---- ENTRIES SHOWN
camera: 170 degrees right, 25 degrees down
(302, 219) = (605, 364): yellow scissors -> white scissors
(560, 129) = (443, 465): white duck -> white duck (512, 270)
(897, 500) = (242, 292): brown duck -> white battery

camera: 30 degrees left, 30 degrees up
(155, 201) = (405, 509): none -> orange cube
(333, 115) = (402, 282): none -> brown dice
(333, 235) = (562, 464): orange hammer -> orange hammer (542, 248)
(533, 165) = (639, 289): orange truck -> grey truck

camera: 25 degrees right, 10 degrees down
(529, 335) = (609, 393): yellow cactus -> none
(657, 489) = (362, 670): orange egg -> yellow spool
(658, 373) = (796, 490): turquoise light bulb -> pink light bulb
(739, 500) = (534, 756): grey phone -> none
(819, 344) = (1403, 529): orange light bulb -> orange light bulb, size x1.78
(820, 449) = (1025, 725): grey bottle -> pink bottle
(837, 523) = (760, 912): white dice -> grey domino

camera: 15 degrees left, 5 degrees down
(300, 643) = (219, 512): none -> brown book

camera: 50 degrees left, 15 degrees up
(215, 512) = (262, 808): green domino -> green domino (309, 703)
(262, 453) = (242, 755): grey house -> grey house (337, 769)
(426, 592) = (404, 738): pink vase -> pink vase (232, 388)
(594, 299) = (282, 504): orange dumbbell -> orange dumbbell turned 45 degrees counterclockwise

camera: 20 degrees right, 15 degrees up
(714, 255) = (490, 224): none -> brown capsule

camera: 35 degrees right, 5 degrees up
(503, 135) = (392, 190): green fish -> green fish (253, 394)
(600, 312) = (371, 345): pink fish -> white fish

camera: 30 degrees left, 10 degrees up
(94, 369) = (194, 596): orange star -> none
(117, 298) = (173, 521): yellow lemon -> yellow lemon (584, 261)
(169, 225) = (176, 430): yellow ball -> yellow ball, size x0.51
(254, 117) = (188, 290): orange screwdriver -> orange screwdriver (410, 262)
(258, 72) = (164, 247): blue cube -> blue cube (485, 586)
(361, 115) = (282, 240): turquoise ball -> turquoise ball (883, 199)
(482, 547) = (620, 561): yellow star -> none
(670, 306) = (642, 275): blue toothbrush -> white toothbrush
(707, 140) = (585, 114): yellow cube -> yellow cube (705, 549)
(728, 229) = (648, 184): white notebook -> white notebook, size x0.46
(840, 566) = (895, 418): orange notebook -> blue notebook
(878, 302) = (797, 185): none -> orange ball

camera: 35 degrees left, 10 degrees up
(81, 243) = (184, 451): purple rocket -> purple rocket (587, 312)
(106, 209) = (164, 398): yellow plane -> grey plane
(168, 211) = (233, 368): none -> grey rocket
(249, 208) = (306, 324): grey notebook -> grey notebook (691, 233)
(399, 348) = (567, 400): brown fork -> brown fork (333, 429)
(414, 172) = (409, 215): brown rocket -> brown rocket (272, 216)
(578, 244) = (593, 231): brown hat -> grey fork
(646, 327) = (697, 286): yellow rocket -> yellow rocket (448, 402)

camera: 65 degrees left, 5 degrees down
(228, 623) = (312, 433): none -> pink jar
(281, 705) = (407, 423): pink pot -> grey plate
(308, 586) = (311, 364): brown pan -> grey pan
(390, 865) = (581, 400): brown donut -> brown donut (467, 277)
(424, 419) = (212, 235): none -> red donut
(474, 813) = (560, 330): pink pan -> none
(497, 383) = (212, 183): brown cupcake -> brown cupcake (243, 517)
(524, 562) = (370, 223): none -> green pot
--------
» **WHAT THE EXERCISE ASKS**
Copy each line in the listing where "white" appears.

» **EXERCISE OUTPUT**
(302, 219) = (605, 364): yellow scissors -> white scissors
(560, 129) = (443, 465): white duck -> white duck (512, 270)
(897, 500) = (242, 292): brown duck -> white battery
(837, 523) = (760, 912): white dice -> grey domino
(600, 312) = (371, 345): pink fish -> white fish
(670, 306) = (642, 275): blue toothbrush -> white toothbrush
(728, 229) = (648, 184): white notebook -> white notebook, size x0.46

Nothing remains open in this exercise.